TASK DETAILS:
Word for word, restate the line containing "before: pera/amarillo" and all the lines that come after it in the entries below. Include nothing from before it.

Object change listings:
◇ ◇ ◇ ◇
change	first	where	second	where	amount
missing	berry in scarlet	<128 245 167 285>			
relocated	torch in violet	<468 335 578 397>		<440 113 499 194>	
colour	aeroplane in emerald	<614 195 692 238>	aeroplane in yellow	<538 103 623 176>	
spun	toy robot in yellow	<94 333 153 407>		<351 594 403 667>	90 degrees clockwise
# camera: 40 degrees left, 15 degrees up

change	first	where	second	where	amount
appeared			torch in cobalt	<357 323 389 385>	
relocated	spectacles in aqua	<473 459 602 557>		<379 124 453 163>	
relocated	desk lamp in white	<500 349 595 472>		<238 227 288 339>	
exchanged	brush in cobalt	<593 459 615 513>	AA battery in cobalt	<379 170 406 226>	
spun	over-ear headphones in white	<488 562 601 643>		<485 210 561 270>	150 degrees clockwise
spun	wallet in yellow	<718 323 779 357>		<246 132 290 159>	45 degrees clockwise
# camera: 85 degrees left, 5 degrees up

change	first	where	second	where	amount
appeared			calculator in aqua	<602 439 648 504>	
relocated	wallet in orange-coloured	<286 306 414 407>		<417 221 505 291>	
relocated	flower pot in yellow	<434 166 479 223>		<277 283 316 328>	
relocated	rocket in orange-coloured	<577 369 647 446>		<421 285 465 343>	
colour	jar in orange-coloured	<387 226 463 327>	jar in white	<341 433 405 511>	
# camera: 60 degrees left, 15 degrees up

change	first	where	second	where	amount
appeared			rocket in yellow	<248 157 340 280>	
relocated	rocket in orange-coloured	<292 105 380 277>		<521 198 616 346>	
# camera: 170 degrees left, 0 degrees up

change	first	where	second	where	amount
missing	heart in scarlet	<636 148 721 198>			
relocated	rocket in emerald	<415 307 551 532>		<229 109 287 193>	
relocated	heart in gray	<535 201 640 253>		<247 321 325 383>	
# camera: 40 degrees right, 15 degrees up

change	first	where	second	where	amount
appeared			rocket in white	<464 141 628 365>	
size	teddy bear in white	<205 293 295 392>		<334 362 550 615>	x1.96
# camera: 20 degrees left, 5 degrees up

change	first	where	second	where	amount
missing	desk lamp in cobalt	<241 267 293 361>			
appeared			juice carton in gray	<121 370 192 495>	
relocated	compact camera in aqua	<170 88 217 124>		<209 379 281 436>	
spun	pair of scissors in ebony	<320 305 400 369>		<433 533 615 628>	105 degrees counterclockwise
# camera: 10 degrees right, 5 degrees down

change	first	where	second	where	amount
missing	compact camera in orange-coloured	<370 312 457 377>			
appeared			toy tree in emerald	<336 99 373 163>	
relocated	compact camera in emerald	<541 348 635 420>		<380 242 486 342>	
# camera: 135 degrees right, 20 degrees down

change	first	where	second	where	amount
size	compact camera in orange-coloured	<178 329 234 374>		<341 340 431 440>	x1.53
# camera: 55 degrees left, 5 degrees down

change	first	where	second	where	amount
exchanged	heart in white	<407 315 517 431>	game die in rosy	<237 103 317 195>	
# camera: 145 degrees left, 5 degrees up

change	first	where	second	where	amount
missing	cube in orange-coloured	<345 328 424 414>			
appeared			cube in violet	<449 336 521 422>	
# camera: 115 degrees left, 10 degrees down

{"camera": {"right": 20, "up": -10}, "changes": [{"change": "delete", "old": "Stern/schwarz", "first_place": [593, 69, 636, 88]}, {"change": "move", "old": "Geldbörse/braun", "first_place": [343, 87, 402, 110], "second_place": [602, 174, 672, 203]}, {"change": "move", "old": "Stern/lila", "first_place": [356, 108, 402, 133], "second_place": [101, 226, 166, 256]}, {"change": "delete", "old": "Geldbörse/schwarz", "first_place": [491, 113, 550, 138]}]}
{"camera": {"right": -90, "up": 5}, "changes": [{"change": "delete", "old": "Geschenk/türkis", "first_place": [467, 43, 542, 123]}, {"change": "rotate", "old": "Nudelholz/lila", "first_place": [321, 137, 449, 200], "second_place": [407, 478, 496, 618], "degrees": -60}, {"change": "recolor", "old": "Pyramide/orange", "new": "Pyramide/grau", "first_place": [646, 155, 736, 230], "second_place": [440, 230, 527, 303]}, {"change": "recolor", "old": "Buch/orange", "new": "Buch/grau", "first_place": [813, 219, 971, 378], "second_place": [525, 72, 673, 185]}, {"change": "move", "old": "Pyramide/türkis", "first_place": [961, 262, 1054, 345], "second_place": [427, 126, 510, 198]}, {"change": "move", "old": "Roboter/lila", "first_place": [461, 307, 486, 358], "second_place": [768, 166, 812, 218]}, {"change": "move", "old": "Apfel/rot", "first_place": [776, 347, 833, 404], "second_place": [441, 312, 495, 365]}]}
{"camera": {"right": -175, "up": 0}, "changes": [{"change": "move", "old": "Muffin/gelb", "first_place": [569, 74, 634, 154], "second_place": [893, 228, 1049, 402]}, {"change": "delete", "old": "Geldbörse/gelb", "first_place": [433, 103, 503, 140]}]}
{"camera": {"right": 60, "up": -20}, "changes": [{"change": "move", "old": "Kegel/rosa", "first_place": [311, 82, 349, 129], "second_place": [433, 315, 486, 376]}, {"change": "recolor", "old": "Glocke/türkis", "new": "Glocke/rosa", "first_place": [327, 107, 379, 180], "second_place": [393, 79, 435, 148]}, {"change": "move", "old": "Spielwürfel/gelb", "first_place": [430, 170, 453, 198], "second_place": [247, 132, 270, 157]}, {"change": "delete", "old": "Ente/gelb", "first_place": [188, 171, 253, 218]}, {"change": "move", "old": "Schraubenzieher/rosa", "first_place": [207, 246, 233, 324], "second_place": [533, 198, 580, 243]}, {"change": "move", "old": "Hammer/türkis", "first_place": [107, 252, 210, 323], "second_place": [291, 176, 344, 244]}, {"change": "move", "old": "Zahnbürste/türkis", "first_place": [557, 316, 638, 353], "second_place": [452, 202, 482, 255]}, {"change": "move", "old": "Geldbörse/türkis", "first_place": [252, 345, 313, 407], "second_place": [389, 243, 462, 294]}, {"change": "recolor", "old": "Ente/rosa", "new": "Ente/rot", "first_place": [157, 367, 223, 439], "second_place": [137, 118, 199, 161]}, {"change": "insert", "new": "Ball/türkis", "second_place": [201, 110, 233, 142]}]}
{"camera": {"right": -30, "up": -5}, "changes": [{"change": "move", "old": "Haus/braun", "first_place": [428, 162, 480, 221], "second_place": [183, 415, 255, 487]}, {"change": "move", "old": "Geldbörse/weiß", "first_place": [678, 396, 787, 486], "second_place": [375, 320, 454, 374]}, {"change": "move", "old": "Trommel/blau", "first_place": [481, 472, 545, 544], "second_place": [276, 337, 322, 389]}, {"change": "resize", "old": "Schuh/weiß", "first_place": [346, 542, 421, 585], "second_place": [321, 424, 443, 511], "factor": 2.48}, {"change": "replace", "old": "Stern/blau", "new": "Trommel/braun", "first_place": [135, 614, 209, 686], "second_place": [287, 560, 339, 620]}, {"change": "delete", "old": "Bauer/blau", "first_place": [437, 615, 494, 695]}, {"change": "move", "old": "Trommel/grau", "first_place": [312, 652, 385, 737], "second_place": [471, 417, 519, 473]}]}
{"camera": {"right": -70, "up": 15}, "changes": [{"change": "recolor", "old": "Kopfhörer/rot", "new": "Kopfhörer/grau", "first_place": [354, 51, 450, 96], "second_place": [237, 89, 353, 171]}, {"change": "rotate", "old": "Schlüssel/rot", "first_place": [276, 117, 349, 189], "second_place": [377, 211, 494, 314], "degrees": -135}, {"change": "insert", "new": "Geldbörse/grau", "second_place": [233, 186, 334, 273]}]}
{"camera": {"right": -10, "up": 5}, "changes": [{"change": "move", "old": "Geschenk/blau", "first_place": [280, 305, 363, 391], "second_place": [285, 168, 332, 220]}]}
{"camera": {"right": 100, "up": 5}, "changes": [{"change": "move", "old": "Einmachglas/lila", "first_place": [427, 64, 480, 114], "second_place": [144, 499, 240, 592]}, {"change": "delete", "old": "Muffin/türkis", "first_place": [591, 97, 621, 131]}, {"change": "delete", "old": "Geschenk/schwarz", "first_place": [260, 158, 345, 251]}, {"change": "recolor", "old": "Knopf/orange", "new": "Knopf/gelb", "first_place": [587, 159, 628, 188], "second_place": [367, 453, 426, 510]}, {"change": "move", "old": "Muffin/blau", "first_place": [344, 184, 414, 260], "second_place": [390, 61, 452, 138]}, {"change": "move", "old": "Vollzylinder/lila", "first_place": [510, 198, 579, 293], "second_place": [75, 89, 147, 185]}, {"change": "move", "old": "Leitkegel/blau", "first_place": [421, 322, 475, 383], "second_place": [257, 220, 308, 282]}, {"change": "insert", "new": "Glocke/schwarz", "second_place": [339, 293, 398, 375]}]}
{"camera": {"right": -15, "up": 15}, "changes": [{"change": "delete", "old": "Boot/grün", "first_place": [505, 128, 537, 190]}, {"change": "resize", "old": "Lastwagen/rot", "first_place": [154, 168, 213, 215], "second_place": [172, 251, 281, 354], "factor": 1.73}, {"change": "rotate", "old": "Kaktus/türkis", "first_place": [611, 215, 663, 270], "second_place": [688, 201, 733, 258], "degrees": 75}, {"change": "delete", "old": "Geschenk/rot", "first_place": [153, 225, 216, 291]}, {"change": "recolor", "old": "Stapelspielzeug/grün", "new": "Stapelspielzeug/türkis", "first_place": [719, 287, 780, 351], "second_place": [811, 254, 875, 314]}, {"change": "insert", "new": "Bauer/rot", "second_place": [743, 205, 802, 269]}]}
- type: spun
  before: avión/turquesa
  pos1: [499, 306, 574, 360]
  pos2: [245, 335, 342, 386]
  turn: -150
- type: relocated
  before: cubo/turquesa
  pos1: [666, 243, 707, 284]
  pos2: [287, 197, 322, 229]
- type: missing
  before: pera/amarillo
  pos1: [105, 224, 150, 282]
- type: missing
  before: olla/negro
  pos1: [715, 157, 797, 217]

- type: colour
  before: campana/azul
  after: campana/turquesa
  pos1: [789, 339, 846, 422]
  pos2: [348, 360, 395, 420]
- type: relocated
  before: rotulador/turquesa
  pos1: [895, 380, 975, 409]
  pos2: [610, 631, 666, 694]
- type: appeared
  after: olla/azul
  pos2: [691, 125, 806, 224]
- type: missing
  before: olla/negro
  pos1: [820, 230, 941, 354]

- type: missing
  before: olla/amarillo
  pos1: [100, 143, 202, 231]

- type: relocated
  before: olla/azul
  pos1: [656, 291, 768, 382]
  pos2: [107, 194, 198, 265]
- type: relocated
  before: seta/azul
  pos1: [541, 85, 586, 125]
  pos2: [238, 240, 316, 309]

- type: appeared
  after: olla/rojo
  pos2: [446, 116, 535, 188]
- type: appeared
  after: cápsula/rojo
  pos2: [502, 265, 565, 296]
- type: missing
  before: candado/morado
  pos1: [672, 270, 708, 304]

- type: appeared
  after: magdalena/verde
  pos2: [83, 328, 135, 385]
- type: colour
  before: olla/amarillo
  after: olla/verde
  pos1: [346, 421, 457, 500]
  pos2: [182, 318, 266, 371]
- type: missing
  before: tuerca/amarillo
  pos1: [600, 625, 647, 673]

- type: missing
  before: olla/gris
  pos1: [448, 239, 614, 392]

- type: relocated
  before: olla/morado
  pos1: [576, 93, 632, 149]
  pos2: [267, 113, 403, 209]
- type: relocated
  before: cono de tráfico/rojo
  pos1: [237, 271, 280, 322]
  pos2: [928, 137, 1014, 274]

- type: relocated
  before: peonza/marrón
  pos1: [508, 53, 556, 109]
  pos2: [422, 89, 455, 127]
◇ ◇ ◇ ◇
RESPONSE:
  before: pera/amarillo
  pos1: [105, 224, 150, 282]
- type: missing
  before: olla/negro
  pos1: [715, 157, 797, 217]

- type: colour
  before: campana/azul
  after: campana/turquesa
  pos1: [789, 339, 846, 422]
  pos2: [348, 360, 395, 420]
- type: relocated
  before: rotulador/turquesa
  pos1: [895, 380, 975, 409]
  pos2: [610, 631, 666, 694]
- type: appeared
  after: olla/azul
  pos2: [691, 125, 806, 224]
- type: missing
  before: olla/negro
  pos1: [820, 230, 941, 354]

- type: missing
  before: olla/amarillo
  pos1: [100, 143, 202, 231]

- type: relocated
  before: olla/azul
  pos1: [656, 291, 768, 382]
  pos2: [107, 194, 198, 265]
- type: relocated
  before: seta/azul
  pos1: [541, 85, 586, 125]
  pos2: [238, 240, 316, 309]

- type: appeared
  after: olla/rojo
  pos2: [446, 116, 535, 188]
- type: appeared
  after: cápsula/rojo
  pos2: [502, 265, 565, 296]
- type: missing
  before: candado/morado
  pos1: [672, 270, 708, 304]

- type: appeared
  after: magdalena/verde
  pos2: [83, 328, 135, 385]
- type: colour
  before: olla/amarillo
  after: olla/verde
  pos1: [346, 421, 457, 500]
  pos2: [182, 318, 266, 371]
- type: missing
  before: tuerca/amarillo
  pos1: [600, 625, 647, 673]

- type: missing
  before: olla/gris
  pos1: [448, 239, 614, 392]

- type: relocated
  before: olla/morado
  pos1: [576, 93, 632, 149]
  pos2: [267, 113, 403, 209]
- type: relocated
  before: cono de tráfico/rojo
  pos1: [237, 271, 280, 322]
  pos2: [928, 137, 1014, 274]

- type: relocated
  before: peonza/marrón
  pos1: [508, 53, 556, 109]
  pos2: [422, 89, 455, 127]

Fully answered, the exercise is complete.